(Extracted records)
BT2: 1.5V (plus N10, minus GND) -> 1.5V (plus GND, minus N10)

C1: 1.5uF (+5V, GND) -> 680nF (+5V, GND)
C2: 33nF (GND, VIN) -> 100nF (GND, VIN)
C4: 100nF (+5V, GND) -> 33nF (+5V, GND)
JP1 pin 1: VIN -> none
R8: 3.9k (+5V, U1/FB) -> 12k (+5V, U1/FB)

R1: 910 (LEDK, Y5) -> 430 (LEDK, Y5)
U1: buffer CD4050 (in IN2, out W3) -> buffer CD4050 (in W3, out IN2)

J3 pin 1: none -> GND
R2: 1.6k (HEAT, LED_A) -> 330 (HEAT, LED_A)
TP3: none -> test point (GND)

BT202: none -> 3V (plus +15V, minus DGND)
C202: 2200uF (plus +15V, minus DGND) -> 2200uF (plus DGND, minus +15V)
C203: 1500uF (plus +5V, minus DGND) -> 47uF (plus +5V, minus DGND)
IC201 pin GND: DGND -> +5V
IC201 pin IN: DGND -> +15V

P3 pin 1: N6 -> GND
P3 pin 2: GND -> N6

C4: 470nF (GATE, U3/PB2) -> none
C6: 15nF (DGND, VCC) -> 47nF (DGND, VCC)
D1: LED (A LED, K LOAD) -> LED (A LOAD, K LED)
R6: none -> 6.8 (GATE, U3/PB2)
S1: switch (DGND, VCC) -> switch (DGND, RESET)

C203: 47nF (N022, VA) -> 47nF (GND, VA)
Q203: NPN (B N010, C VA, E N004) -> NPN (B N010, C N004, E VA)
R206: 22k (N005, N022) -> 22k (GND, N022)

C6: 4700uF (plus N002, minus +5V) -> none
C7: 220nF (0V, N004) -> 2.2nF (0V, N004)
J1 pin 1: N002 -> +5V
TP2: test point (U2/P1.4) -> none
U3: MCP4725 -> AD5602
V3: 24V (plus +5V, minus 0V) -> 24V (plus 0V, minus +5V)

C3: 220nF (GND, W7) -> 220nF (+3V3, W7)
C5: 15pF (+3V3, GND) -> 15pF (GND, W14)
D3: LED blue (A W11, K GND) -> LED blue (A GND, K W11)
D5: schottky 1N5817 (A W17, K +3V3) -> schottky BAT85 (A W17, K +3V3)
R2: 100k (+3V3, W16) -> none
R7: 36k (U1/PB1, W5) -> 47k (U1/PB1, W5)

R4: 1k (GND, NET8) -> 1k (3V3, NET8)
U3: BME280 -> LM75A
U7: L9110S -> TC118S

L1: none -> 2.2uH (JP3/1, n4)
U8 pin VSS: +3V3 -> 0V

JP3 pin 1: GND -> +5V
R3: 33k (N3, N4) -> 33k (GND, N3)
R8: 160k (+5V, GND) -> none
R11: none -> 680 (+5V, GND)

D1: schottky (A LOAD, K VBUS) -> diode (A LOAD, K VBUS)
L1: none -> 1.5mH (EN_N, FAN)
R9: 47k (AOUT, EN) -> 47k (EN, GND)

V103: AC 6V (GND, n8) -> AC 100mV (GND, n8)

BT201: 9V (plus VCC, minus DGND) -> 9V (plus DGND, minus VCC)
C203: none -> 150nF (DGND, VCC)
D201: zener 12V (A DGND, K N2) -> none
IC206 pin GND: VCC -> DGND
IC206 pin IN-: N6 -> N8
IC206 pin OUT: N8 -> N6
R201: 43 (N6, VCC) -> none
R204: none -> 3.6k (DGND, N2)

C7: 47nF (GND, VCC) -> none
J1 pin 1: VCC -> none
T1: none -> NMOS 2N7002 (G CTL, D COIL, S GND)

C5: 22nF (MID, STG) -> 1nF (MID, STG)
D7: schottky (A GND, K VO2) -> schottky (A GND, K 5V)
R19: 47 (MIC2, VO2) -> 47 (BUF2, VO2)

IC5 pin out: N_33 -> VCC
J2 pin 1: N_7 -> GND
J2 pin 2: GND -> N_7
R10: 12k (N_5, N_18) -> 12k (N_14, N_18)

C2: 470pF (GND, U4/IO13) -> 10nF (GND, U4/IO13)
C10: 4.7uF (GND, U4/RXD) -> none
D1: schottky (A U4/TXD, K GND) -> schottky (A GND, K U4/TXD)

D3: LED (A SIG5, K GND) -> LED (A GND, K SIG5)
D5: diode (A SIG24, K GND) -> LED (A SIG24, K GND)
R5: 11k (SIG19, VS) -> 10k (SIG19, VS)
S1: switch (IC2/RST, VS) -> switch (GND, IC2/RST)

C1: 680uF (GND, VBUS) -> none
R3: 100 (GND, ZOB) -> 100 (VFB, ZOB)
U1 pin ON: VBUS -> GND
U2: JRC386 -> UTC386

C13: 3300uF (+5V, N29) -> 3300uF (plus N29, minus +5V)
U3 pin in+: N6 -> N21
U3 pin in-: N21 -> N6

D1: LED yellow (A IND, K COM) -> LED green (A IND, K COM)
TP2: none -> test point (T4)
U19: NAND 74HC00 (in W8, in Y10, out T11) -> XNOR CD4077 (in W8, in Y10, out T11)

Exercise brief: Repeat exactly the lines above, starting with the first line of the records and finishing with the line holding "R8: 3.9k (+5V, U1/FB) -> 12k (+5V, U1/FB)". Add no other line.

Task output:
BT2: 1.5V (plus N10, minus GND) -> 1.5V (plus GND, minus N10)

C1: 1.5uF (+5V, GND) -> 680nF (+5V, GND)
C2: 33nF (GND, VIN) -> 100nF (GND, VIN)
C4: 100nF (+5V, GND) -> 33nF (+5V, GND)
JP1 pin 1: VIN -> none
R8: 3.9k (+5V, U1/FB) -> 12k (+5V, U1/FB)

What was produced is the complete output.